**Information provided:**
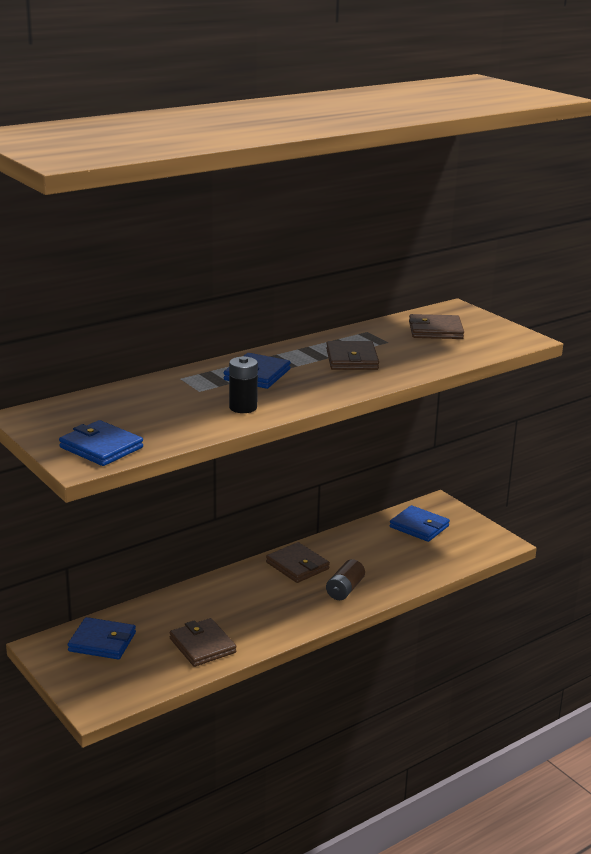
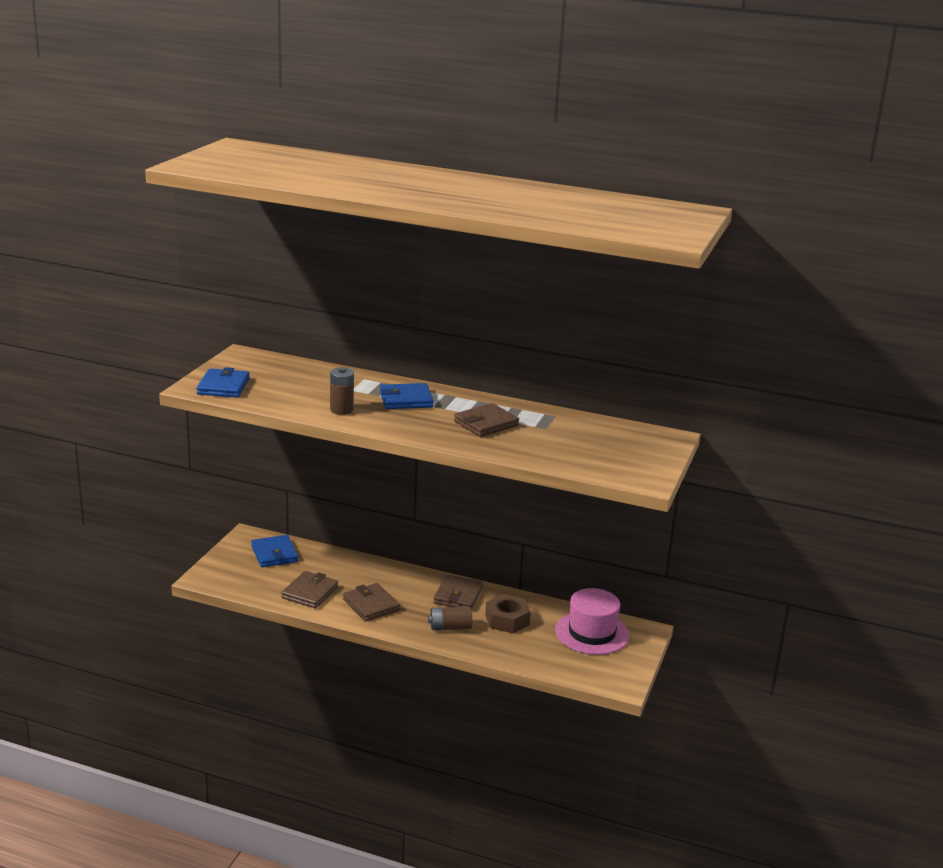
camera: 55 degrees right, 0 degrees up
(243, 407) = (341, 410): black battery -> brown battery
(361, 557) = (507, 620): none -> brown nut
(419, 526) = (592, 633): blue wallet -> pink hat
(435, 330) = (602, 440): brown wallet -> brown wallet (371, 605)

**Description of the task:** All lines from the one containing "(419, 526) = (592, 633): blue" to the last line of the material above must be copied exactly, and only those.

**Solution to this problem:**
(419, 526) = (592, 633): blue wallet -> pink hat
(435, 330) = (602, 440): brown wallet -> brown wallet (371, 605)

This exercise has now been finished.